Required task:
Reproduce every line of the entries below verbatim, omitting the pictures.

Data to use:
*****

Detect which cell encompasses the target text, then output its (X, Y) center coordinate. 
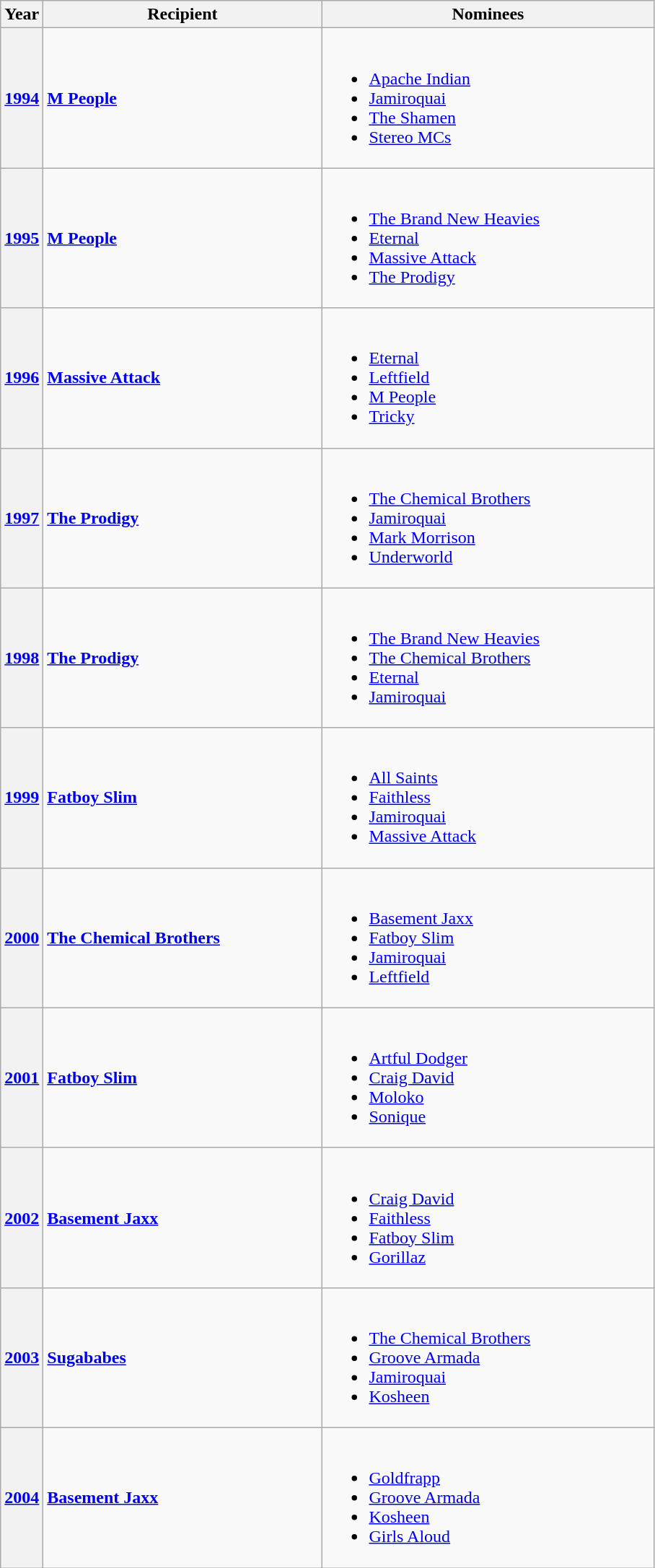
The Chemical BrothersGroove ArmadaJamiroquaiKosheen (488, 1358)
Apache IndianJamiroquaiThe ShamenStereo MCs (488, 98)
2001 (22, 1078)
The Chemical Brothers (183, 938)
2003 (22, 1358)
1999 (22, 798)
The Chemical BrothersJamiroquaiMark MorrisonUnderworld (488, 518)
2000 (22, 938)
1994 (22, 98)
Year (22, 14)
Nominees (488, 14)
GoldfrappGroove ArmadaKosheenGirls Aloud (488, 1498)
2002 (22, 1218)
1995 (22, 238)
Artful DodgerCraig DavidMolokoSonique (488, 1078)
Massive Attack (183, 378)
1996 (22, 378)
Sugababes (183, 1358)
1998 (22, 658)
EternalLeftfieldM PeopleTricky (488, 378)
Basement JaxxFatboy SlimJamiroquaiLeftfield (488, 938)
1997 (22, 518)
All SaintsFaithlessJamiroquaiMassive Attack (488, 798)
Craig DavidFaithlessFatboy SlimGorillaz (488, 1218)
The Brand New HeaviesEternalMassive AttackThe Prodigy (488, 238)
2004 (22, 1498)
Recipient (183, 14)
The Brand New HeaviesThe Chemical BrothersEternalJamiroquai (488, 658)
Pinpoint the cell where the given text exists, returning its (x, y) midpoint coordinate. 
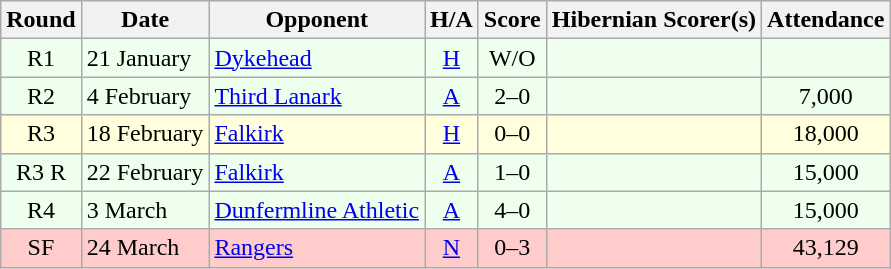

*****

Answer to this problem:
Detect which cell encompasses the target text, then output its (X, Y) center coordinate. 
The Chemical BrothersGroove ArmadaJamiroquaiKosheen (488, 1358)
Apache IndianJamiroquaiThe ShamenStereo MCs (488, 98)
2001 (22, 1078)
The Chemical Brothers (183, 938)
2003 (22, 1358)
1999 (22, 798)
The Chemical BrothersJamiroquaiMark MorrisonUnderworld (488, 518)
2000 (22, 938)
1994 (22, 98)
Year (22, 14)
Nominees (488, 14)
GoldfrappGroove ArmadaKosheenGirls Aloud (488, 1498)
2002 (22, 1218)
1995 (22, 238)
Artful DodgerCraig DavidMolokoSonique (488, 1078)
Massive Attack (183, 378)
1996 (22, 378)
Sugababes (183, 1358)
1998 (22, 658)
EternalLeftfieldM PeopleTricky (488, 378)
Basement JaxxFatboy SlimJamiroquaiLeftfield (488, 938)
1997 (22, 518)
All SaintsFaithlessJamiroquaiMassive Attack (488, 798)
Craig DavidFaithlessFatboy SlimGorillaz (488, 1218)
The Brand New HeaviesEternalMassive AttackThe Prodigy (488, 238)
2004 (22, 1498)
Recipient (183, 14)
The Brand New HeaviesThe Chemical BrothersEternalJamiroquai (488, 658)
Pinpoint the cell where the given text exists, returning its (x, y) midpoint coordinate. 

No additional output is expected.